• **Exercise instructions**
Go through the listing below and repeat it exactly, dropping the pictures.

• **The data**
▬▬▬▬▬▬▬▬▬▬

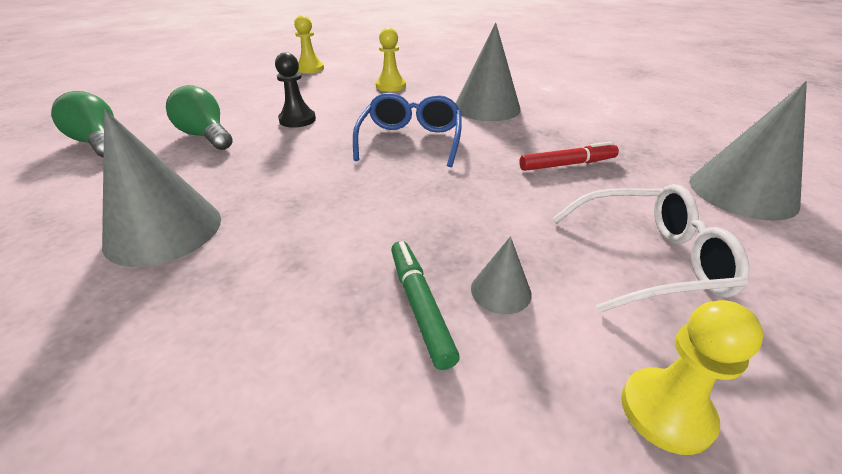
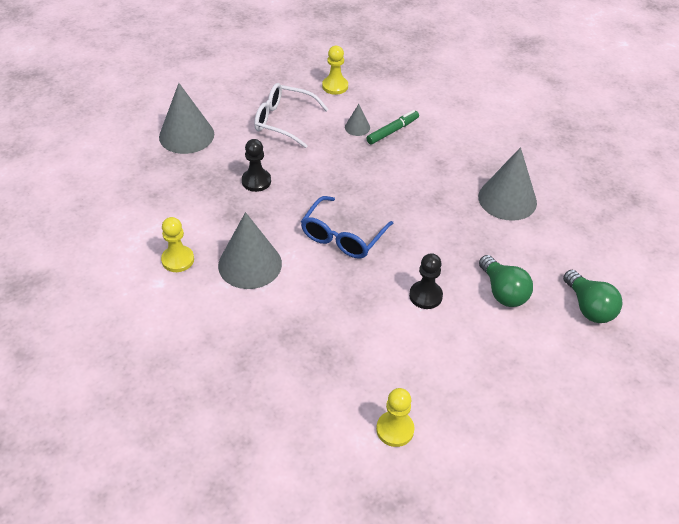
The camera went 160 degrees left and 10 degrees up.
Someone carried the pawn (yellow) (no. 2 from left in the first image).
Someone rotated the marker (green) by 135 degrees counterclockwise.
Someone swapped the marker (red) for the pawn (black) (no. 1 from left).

▬▬▬▬▬▬▬▬▬▬

• **Reply to the task**
The camera went 160 degrees left and 10 degrees up.
Someone carried the pawn (yellow) (no. 2 from left in the first image).
Someone rotated the marker (green) by 135 degrees counterclockwise.
Someone swapped the marker (red) for the pawn (black) (no. 1 from left).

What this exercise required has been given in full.